Restate word for word, and only, the lines that extend from the line containing "none -> blue brick D14 level 1" through the end of the records below.
-- Material for this task follows --
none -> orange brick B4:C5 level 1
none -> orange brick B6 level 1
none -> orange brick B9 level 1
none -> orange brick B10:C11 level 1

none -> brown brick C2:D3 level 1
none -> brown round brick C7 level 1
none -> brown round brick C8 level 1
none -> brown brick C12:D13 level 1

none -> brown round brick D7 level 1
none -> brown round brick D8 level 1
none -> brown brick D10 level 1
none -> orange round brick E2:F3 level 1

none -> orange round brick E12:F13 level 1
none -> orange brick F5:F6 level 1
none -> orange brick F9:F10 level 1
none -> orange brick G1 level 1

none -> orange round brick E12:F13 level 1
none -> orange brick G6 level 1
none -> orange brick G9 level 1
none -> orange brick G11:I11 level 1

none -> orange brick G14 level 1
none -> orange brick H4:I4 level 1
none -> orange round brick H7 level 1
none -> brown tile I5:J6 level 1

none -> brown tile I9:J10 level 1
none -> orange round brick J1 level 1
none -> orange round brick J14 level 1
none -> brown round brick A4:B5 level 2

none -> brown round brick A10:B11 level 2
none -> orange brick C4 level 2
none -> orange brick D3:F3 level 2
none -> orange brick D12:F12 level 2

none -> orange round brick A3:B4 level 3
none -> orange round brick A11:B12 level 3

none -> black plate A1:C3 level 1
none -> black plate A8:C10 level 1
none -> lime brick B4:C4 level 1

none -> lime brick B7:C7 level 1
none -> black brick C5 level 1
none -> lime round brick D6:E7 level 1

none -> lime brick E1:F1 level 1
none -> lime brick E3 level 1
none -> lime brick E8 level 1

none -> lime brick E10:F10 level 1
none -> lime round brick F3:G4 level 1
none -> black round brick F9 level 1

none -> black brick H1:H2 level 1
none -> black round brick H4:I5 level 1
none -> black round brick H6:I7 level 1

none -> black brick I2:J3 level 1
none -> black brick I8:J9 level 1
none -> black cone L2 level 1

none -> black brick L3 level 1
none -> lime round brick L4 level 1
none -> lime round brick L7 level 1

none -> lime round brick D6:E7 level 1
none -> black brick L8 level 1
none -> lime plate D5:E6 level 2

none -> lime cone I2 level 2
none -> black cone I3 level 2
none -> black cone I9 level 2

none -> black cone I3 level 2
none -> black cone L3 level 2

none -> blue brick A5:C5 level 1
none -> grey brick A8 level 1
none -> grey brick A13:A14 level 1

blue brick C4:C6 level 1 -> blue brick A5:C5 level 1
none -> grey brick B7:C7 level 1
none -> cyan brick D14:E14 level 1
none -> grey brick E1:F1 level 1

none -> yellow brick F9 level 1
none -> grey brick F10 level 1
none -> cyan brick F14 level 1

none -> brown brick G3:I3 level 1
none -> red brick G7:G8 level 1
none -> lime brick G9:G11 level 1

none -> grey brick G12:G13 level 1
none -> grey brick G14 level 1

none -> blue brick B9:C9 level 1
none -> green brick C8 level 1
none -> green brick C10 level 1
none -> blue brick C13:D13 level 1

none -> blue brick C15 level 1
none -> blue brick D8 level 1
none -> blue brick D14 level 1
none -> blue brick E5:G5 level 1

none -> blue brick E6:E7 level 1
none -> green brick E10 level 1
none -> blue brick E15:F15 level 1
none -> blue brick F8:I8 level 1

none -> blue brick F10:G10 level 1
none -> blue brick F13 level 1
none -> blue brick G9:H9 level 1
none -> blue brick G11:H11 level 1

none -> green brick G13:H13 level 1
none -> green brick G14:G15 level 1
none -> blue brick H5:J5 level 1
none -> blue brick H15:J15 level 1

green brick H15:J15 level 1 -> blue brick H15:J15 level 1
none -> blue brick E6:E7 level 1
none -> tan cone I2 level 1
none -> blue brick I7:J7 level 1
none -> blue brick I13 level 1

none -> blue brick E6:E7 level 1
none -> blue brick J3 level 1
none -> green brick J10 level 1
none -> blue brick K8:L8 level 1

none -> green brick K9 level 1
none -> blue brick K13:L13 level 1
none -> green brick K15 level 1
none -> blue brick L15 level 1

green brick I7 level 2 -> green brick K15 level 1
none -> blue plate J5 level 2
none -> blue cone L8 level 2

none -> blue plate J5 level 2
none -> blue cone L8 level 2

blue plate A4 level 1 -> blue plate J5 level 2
-- Material for this task concluded --
Solution for this problem ▸
none -> blue brick D14 level 1
none -> blue brick E5:G5 level 1

none -> blue brick E6:E7 level 1
none -> green brick E10 level 1
none -> blue brick E15:F15 level 1
none -> blue brick F8:I8 level 1

none -> blue brick F10:G10 level 1
none -> blue brick F13 level 1
none -> blue brick G9:H9 level 1
none -> blue brick G11:H11 level 1

none -> green brick G13:H13 level 1
none -> green brick G14:G15 level 1
none -> blue brick H5:J5 level 1
none -> blue brick H15:J15 level 1

green brick H15:J15 level 1 -> blue brick H15:J15 level 1
none -> blue brick E6:E7 level 1
none -> tan cone I2 level 1
none -> blue brick I7:J7 level 1
none -> blue brick I13 level 1

none -> blue brick E6:E7 level 1
none -> blue brick J3 level 1
none -> green brick J10 level 1
none -> blue brick K8:L8 level 1

none -> green brick K9 level 1
none -> blue brick K13:L13 level 1
none -> green brick K15 level 1
none -> blue brick L15 level 1

green brick I7 level 2 -> green brick K15 level 1
none -> blue plate J5 level 2
none -> blue cone L8 level 2

none -> blue plate J5 level 2
none -> blue cone L8 level 2

blue plate A4 level 1 -> blue plate J5 level 2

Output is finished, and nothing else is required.